### [Task description]
Work out how many lines in the entries below include the word "amarillo", and give only that figure.

### [Data extracts]
+ + +
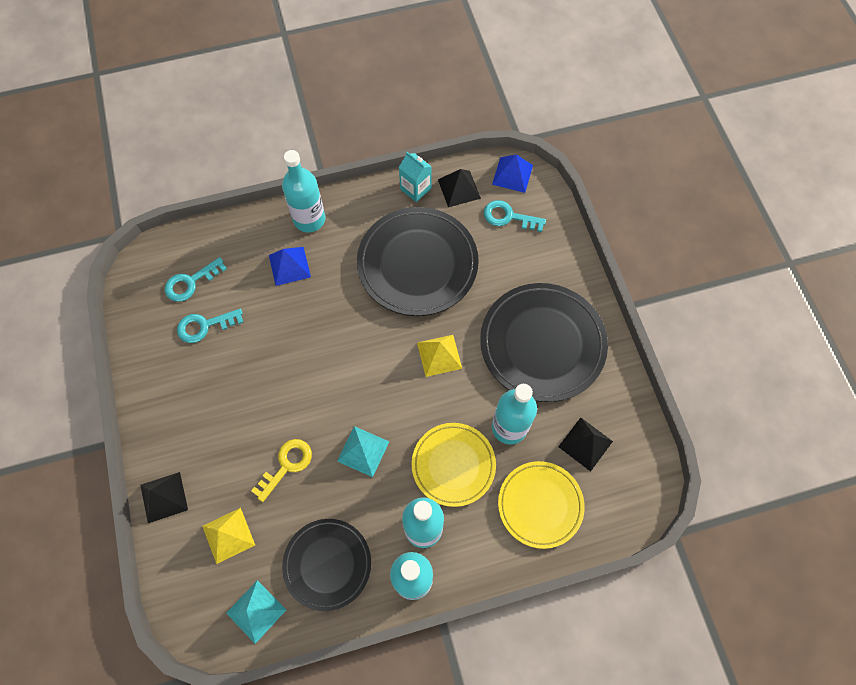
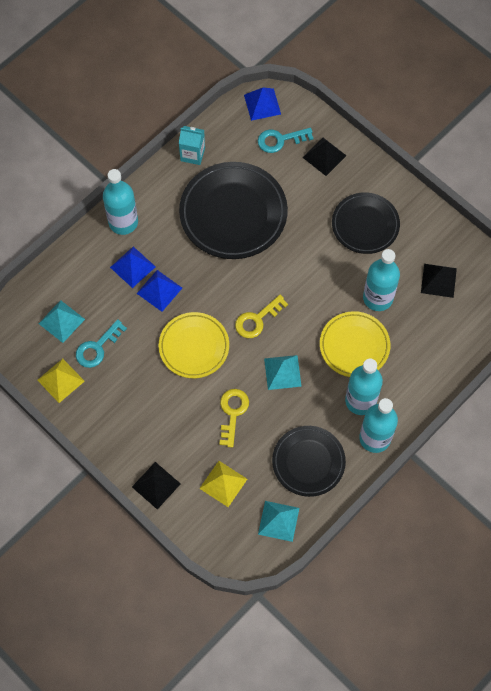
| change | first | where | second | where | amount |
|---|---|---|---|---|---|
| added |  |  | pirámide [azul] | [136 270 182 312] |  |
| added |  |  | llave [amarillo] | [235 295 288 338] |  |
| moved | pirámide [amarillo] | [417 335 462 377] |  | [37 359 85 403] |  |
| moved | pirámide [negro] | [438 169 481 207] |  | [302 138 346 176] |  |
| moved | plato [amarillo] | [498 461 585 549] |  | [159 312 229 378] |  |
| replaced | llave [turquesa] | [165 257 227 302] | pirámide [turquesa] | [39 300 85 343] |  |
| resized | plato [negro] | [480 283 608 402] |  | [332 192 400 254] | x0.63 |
+ + +
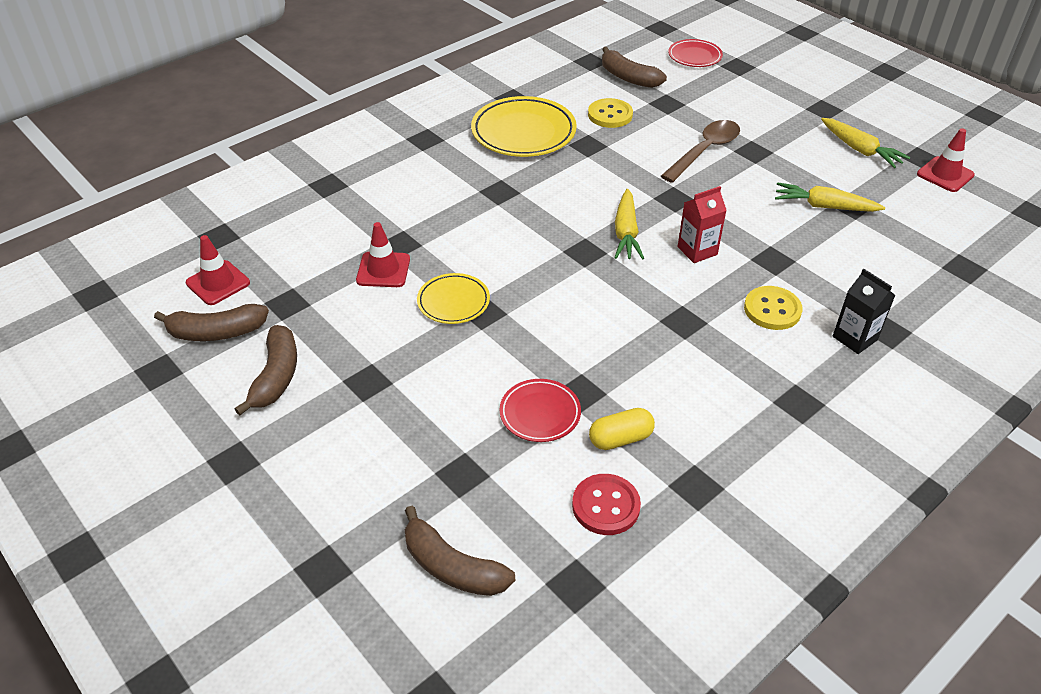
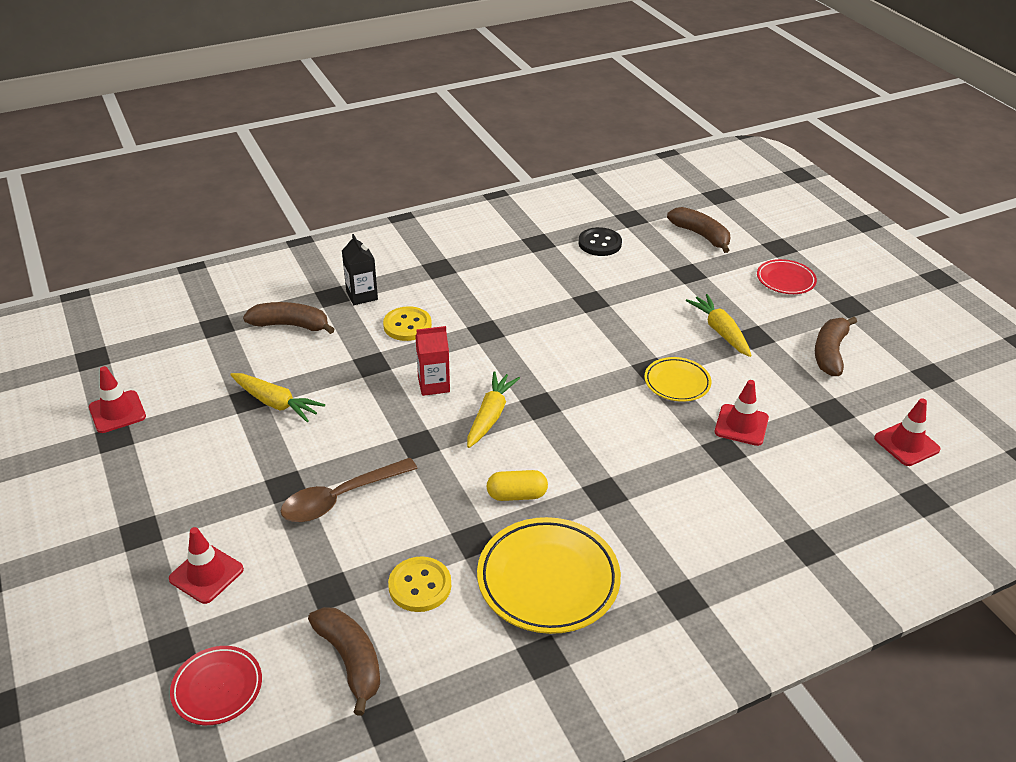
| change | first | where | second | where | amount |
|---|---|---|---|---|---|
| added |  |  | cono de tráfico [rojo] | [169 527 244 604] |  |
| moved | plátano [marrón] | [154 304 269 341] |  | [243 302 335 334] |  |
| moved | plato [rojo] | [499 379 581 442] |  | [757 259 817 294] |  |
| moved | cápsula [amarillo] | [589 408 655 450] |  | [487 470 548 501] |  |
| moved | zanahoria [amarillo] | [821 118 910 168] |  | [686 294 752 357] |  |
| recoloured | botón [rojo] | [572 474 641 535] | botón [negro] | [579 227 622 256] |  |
+ + +
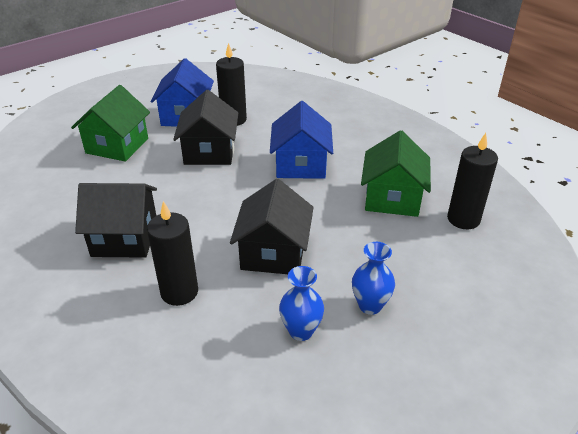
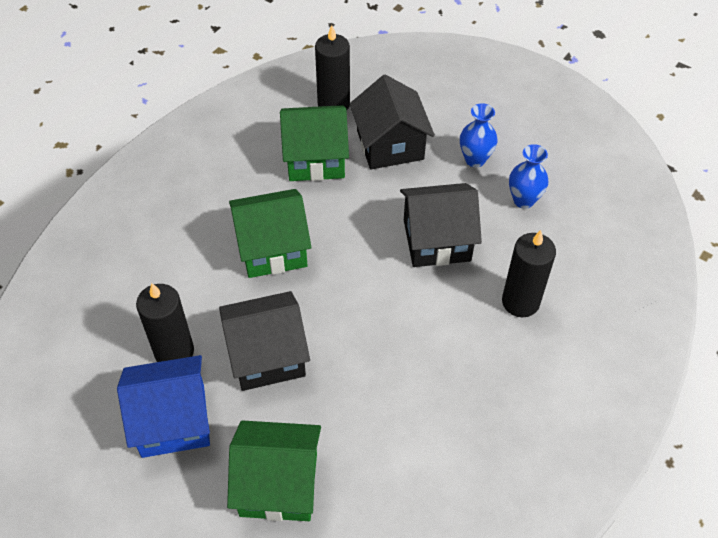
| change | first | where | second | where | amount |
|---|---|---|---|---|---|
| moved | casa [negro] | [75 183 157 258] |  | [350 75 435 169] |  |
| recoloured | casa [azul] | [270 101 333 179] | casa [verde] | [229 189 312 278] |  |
+ + +
### [Exercise solution]
5